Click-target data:

☆ ☆ ☆ ☆

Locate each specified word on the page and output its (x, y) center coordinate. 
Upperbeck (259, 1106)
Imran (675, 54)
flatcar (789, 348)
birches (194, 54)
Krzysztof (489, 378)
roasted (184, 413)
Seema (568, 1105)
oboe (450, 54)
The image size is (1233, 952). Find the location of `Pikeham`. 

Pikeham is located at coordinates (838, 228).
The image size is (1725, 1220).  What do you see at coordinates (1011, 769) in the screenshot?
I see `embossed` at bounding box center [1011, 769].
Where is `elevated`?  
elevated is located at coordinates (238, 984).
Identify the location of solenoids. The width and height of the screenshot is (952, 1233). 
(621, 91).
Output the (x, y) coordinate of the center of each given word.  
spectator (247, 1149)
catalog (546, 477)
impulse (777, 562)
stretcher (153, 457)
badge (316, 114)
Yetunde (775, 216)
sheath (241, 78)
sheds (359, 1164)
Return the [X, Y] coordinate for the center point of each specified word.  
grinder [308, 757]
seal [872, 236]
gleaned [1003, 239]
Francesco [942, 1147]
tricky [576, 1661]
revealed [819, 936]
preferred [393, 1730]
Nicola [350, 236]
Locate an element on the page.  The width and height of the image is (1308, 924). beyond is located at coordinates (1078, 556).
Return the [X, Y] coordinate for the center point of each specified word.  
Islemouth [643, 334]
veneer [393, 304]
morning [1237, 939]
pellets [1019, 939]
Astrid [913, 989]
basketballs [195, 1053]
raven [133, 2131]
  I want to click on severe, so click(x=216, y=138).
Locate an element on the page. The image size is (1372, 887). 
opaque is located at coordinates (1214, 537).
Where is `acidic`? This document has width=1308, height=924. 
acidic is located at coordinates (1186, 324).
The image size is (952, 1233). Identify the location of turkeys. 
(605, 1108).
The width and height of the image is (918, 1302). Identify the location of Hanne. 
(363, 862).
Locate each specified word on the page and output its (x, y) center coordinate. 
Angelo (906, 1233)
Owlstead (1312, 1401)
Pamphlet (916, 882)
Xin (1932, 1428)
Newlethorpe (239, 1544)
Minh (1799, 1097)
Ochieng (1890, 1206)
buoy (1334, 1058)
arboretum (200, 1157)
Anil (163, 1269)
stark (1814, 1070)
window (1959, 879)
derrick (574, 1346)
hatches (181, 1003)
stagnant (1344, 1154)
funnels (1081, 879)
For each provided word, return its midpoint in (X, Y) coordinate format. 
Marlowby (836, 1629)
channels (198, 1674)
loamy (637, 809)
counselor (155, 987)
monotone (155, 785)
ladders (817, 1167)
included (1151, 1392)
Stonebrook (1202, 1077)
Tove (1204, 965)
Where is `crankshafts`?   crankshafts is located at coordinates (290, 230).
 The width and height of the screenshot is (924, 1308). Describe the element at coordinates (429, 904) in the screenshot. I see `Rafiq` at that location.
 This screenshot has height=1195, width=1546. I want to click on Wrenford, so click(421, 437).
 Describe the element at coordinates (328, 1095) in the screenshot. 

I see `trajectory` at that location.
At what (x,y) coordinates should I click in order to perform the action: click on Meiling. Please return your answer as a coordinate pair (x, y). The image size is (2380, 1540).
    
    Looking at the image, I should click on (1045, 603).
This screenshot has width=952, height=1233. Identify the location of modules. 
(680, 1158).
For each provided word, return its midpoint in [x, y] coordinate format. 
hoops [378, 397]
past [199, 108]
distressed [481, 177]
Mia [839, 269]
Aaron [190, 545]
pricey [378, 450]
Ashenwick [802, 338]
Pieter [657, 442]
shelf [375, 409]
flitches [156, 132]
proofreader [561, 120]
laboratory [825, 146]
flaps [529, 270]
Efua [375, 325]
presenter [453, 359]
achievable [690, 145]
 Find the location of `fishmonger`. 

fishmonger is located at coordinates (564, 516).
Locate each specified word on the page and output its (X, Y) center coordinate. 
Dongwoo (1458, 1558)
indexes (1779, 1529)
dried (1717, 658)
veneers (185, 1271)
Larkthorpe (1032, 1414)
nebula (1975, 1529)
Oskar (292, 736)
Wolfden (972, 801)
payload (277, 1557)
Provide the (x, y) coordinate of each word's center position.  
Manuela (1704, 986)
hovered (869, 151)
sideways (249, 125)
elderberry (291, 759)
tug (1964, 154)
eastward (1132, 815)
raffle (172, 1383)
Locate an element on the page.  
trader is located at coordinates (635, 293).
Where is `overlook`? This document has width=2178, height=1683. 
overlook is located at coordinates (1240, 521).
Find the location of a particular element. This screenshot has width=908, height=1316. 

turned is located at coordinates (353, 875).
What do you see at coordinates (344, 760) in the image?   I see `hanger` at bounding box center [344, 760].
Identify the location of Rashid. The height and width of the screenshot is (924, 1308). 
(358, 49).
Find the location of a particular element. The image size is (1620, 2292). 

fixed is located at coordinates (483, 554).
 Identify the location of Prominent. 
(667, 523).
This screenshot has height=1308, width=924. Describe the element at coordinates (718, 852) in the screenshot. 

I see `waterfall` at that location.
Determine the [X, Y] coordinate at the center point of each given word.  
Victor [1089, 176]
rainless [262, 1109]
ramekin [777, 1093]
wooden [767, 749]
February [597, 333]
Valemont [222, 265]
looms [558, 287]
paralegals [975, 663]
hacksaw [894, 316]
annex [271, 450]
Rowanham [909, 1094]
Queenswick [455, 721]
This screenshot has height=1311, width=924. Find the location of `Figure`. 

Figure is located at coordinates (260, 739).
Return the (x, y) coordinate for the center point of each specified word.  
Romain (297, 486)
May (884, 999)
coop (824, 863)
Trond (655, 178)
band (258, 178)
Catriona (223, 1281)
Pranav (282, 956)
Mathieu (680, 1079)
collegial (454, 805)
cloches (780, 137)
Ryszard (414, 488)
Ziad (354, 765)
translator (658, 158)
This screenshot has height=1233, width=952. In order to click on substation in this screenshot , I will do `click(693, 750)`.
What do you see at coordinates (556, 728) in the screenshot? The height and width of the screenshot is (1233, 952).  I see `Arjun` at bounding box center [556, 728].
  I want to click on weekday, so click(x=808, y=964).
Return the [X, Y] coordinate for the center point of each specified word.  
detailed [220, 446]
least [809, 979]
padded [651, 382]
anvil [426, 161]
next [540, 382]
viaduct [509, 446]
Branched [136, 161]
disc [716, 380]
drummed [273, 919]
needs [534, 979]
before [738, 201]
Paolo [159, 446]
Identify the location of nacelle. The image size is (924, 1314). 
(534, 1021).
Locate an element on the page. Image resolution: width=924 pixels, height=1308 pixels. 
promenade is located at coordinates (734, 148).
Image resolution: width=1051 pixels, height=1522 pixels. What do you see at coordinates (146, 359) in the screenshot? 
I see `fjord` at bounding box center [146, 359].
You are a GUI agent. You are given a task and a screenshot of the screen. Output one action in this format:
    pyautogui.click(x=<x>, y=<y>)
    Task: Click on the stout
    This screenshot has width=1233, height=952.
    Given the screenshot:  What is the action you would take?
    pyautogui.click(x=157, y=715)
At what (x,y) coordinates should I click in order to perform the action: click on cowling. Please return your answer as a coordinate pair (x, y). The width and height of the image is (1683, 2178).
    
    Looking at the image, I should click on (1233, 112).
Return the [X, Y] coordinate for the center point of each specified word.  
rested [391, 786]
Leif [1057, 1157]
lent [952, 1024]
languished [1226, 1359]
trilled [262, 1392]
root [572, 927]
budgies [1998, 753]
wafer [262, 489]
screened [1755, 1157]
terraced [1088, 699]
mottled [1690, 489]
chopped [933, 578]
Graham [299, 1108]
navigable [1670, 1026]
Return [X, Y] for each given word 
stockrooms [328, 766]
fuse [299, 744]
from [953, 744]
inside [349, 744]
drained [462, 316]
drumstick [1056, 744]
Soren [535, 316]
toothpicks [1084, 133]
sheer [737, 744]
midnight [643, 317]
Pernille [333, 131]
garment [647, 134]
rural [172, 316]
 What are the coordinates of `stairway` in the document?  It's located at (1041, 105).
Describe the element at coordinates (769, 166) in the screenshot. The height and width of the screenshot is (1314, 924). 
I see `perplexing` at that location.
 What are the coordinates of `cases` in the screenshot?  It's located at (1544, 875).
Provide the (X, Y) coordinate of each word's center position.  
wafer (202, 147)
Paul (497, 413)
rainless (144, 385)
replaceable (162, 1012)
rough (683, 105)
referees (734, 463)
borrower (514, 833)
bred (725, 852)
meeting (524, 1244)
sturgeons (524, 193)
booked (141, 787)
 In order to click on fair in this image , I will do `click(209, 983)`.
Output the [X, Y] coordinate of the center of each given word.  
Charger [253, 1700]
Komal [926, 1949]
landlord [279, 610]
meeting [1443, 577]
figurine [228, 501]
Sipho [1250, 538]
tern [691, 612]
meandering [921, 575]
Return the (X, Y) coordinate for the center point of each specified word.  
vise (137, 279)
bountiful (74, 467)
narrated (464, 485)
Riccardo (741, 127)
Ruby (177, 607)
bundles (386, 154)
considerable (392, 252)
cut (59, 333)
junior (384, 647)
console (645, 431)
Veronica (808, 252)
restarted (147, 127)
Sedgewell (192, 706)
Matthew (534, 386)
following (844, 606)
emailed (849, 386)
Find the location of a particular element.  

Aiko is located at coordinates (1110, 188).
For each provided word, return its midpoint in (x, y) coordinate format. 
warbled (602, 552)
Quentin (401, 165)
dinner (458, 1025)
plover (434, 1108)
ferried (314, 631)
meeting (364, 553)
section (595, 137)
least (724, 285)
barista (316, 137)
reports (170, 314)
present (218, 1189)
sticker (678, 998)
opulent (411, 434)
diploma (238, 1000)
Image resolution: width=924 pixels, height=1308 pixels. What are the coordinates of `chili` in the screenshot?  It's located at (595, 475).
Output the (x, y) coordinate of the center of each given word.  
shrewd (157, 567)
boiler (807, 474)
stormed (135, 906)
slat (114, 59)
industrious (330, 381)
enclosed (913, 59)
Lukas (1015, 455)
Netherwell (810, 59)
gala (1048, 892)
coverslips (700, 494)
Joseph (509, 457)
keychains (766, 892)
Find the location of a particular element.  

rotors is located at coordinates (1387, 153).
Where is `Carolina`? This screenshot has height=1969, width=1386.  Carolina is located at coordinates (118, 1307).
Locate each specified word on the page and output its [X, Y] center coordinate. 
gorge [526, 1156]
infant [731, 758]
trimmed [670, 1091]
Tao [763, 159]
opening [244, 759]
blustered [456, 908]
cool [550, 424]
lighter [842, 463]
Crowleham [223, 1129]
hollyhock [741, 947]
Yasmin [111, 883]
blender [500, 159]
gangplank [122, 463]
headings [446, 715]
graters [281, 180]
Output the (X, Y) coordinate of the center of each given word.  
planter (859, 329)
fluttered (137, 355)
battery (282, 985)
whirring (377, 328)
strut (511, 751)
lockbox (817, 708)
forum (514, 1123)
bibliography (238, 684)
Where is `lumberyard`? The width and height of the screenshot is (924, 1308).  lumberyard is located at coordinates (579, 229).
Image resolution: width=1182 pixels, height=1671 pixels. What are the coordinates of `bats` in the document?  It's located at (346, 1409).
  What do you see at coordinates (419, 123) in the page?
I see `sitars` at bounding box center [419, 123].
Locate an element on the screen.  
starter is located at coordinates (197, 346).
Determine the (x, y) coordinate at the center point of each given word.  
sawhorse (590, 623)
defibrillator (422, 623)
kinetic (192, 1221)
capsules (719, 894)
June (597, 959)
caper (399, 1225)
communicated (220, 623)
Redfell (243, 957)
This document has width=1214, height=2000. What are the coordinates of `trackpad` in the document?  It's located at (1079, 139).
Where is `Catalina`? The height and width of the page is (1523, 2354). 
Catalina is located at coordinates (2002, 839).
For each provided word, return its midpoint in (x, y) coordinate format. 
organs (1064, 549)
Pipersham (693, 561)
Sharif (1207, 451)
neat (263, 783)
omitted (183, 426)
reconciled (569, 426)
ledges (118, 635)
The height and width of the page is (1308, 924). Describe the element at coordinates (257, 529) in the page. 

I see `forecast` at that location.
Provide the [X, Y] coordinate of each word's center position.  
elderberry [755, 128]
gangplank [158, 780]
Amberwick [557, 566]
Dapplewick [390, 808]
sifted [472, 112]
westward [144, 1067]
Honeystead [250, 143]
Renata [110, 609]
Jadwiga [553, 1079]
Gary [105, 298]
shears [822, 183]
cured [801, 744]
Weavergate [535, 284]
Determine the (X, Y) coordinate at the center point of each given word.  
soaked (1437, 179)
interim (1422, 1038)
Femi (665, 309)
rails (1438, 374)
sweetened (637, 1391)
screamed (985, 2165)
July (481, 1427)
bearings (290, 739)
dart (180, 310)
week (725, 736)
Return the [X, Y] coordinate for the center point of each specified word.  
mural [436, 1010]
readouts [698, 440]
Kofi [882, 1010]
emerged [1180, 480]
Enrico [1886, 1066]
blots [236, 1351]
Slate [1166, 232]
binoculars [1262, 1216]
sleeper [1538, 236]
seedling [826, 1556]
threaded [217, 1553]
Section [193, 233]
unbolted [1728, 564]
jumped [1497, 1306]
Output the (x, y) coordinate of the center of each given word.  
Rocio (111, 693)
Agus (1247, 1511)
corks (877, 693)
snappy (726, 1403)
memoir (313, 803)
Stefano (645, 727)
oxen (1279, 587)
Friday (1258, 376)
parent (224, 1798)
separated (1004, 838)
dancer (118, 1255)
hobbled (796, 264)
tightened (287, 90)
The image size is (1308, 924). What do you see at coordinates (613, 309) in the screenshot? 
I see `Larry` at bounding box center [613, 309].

☆ ☆ ☆ ☆

Rewrite the stretch from the line containing "Locate an element on the screen." through the line containing "caper (399, 1225)", with "sawhorse" replaced by "trestle" and everything else unchanged. Return only those lines.

**Complete output:**
Locate an element on the screen.  
starter is located at coordinates (197, 346).
Determine the (x, y) coordinate at the center point of each given word.  
trestle (590, 623)
defibrillator (422, 623)
kinetic (192, 1221)
capsules (719, 894)
June (597, 959)
caper (399, 1225)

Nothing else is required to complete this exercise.